Task brief:
Given the entries below, would you transcribe exactly the lines starting at the one with "red 2x4 slope [135,256,280,429] -> none" and ending at the one with "brown 1x1 brick [146,338,200,399]", both kept, pictures omitted, nothing extra?

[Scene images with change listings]
____________________

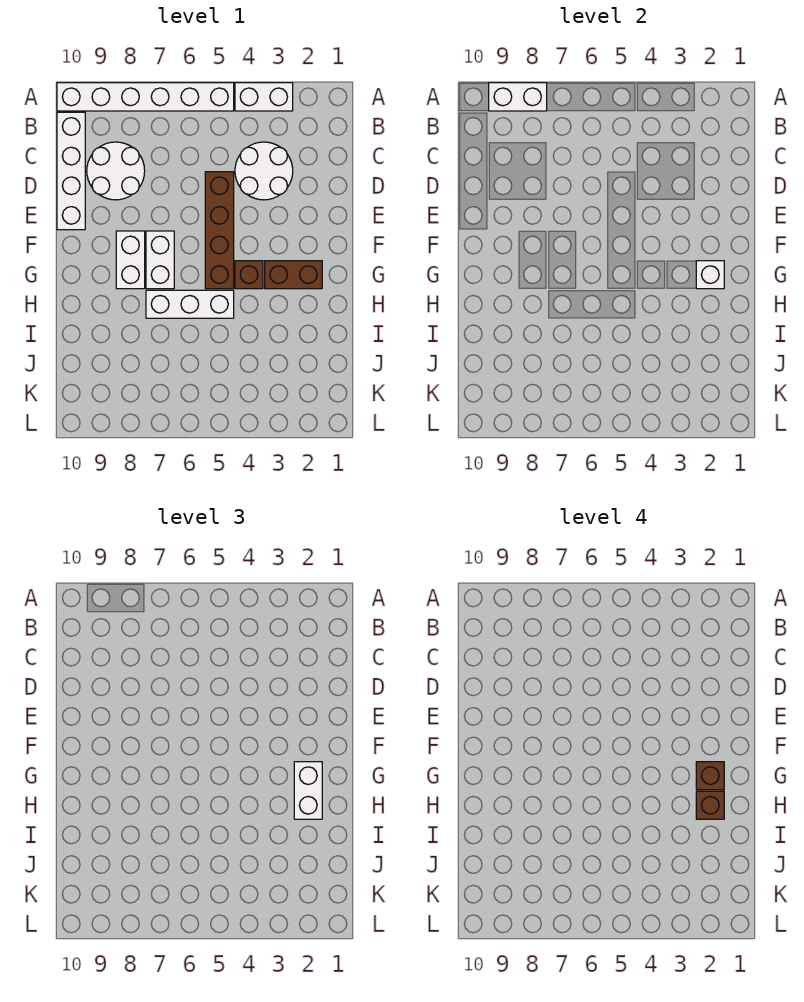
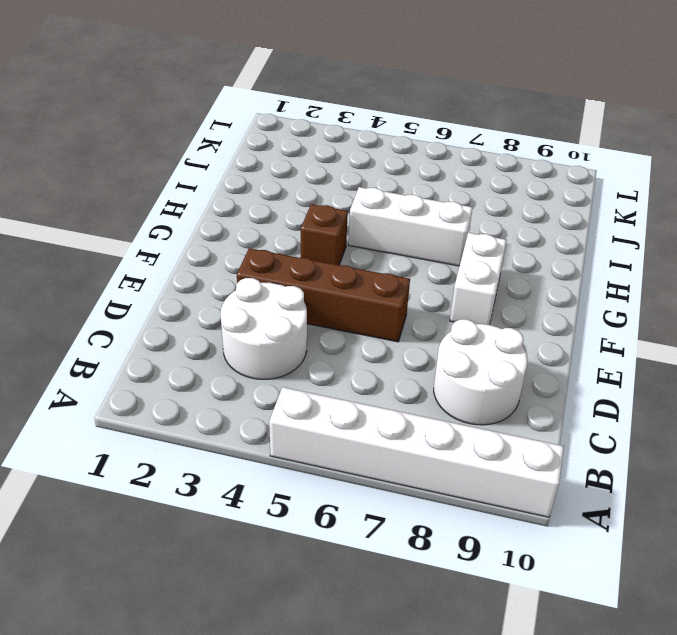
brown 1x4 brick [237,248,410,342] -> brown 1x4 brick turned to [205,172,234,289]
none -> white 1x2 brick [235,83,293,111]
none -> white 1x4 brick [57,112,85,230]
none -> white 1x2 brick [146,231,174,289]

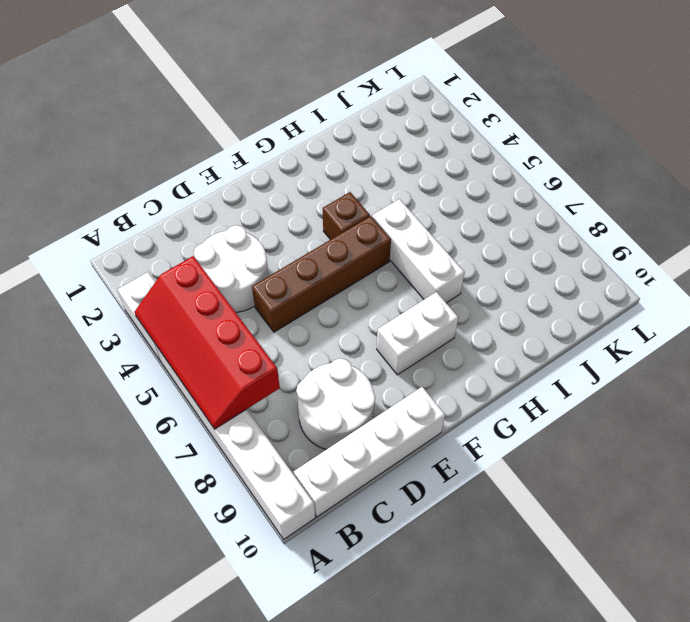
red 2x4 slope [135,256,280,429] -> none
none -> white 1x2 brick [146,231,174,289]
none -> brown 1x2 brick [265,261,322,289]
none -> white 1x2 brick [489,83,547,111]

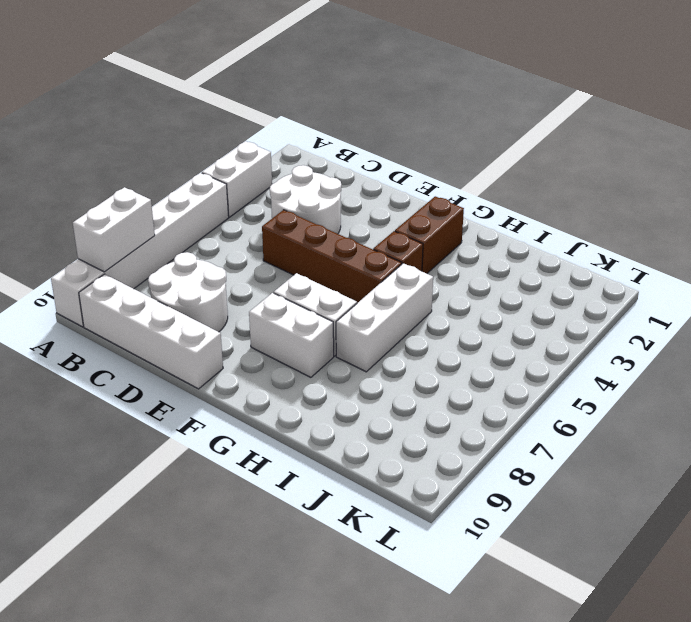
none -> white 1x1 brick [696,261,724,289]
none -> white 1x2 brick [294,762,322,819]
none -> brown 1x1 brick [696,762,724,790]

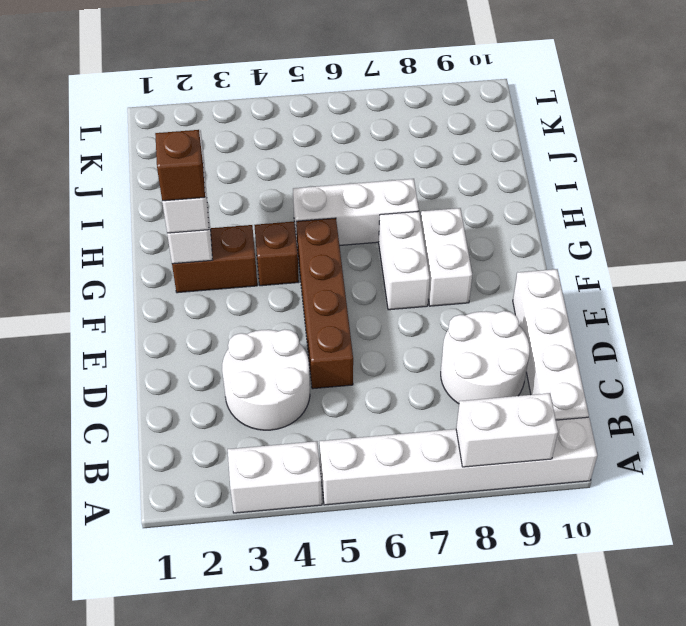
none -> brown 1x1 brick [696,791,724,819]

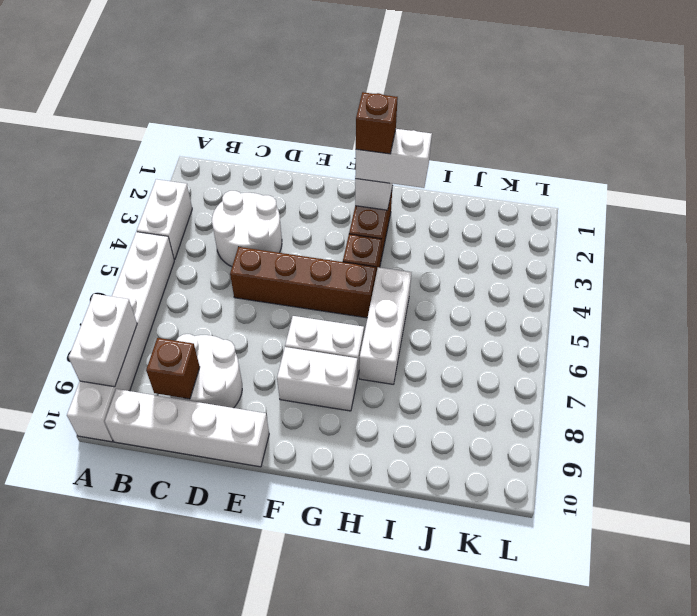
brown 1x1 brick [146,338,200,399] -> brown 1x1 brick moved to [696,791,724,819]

____________________

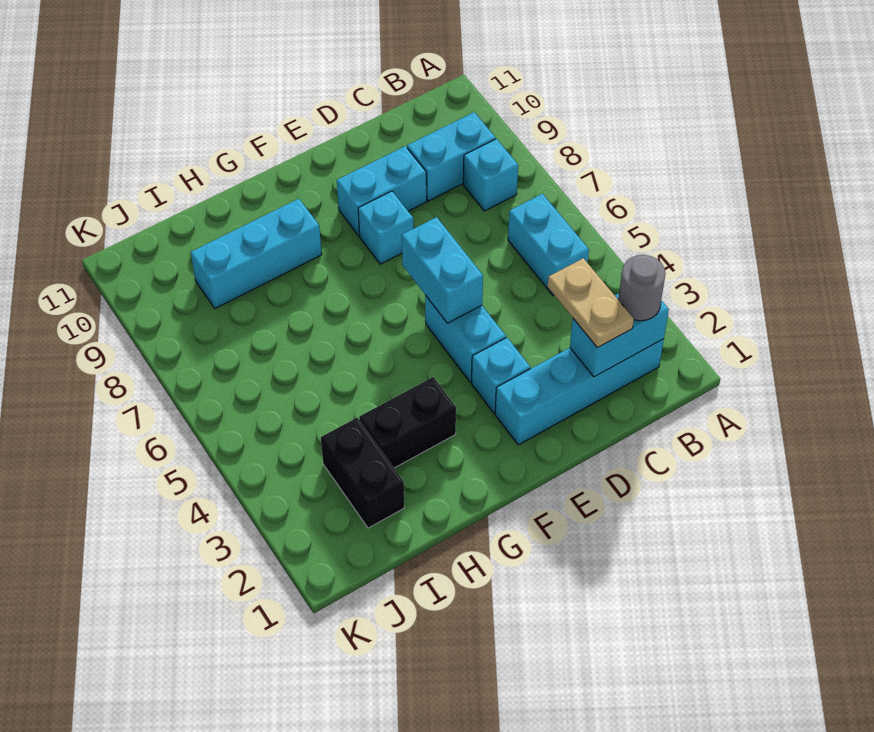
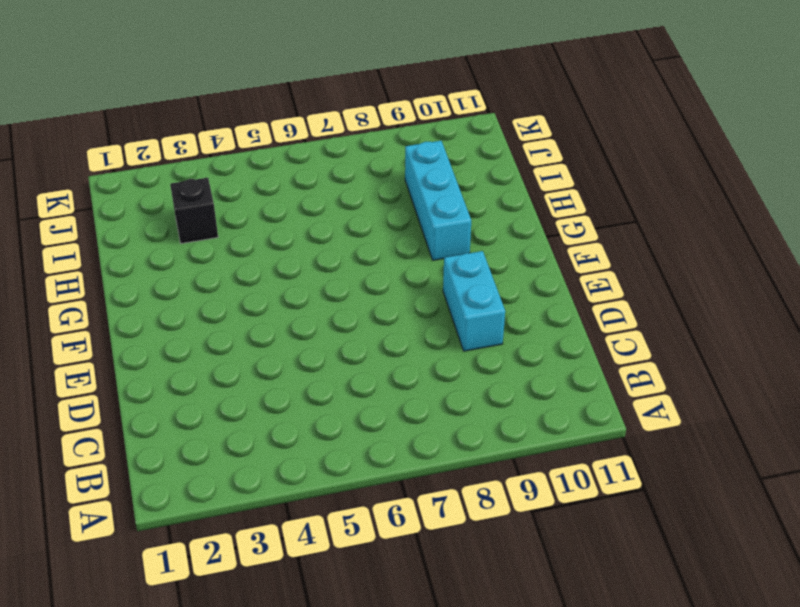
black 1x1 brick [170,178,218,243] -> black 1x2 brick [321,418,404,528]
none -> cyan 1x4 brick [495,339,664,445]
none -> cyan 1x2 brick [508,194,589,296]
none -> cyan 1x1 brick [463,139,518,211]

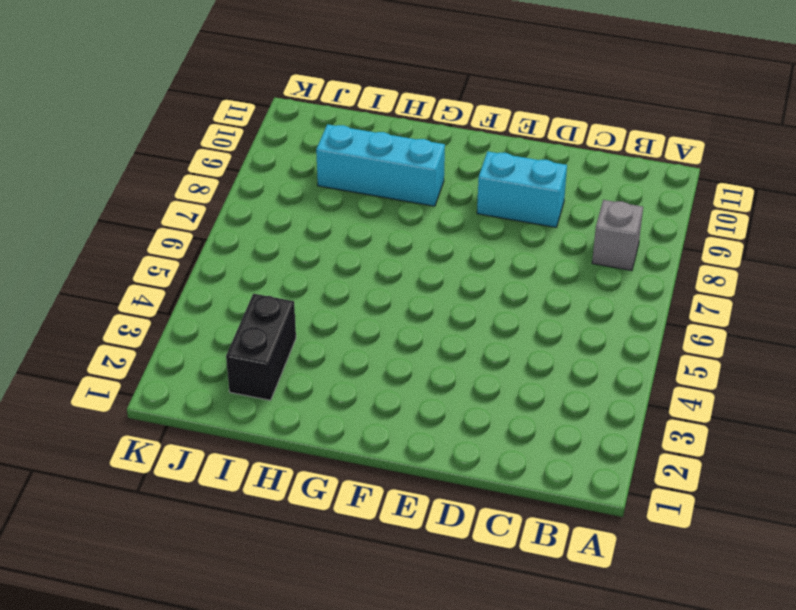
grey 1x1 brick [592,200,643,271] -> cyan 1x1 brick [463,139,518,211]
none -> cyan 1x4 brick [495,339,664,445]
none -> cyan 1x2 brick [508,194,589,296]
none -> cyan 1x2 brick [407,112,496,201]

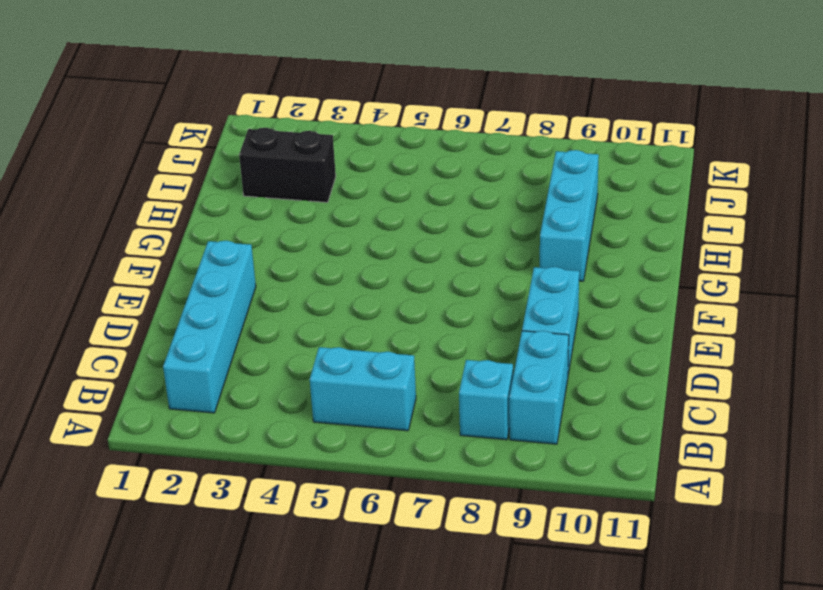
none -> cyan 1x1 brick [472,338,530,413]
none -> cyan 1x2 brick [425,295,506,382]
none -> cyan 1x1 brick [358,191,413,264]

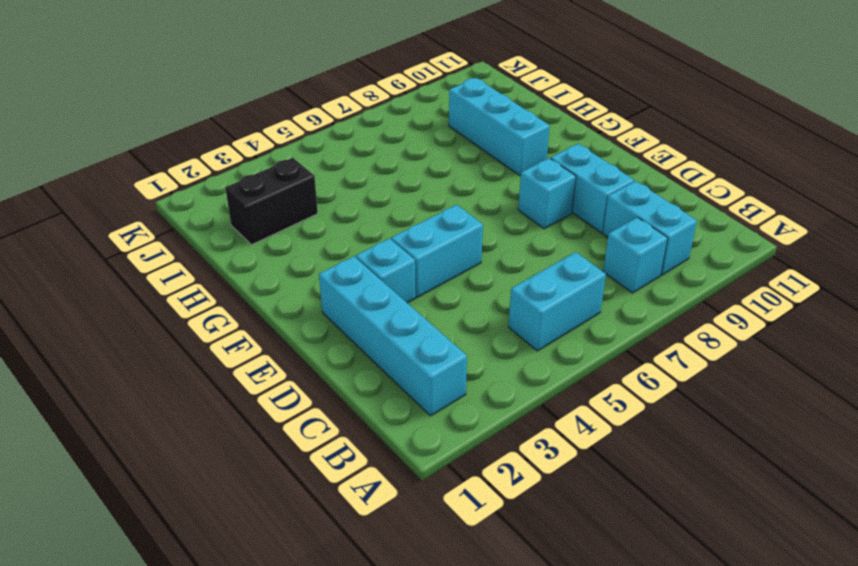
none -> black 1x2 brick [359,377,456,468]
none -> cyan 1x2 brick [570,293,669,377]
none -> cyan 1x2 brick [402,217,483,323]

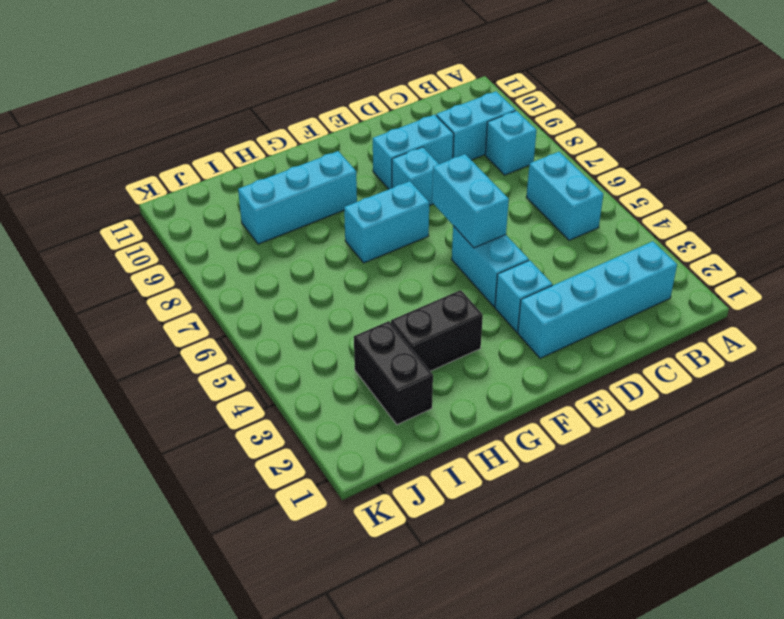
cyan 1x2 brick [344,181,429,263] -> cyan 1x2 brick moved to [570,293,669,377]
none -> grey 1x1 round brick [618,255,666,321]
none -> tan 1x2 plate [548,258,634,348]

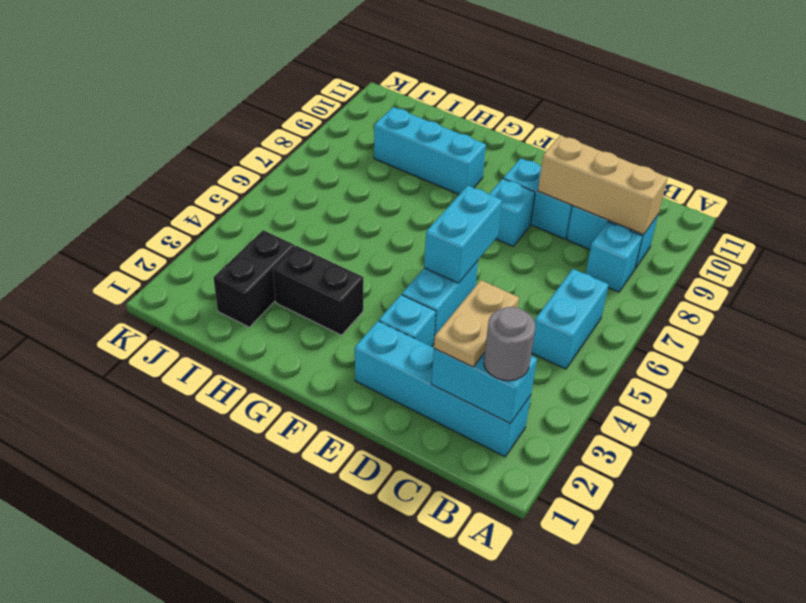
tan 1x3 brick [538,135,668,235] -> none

____________________

Exercise solution:
red 2x4 slope [135,256,280,429] -> none
none -> white 1x2 brick [146,231,174,289]
none -> brown 1x2 brick [265,261,322,289]
none -> white 1x2 brick [489,83,547,111]

none -> white 1x1 brick [696,261,724,289]
none -> white 1x2 brick [294,762,322,819]
none -> brown 1x1 brick [696,762,724,790]

none -> brown 1x1 brick [696,791,724,819]

brown 1x1 brick [146,338,200,399] -> brown 1x1 brick moved to [696,791,724,819]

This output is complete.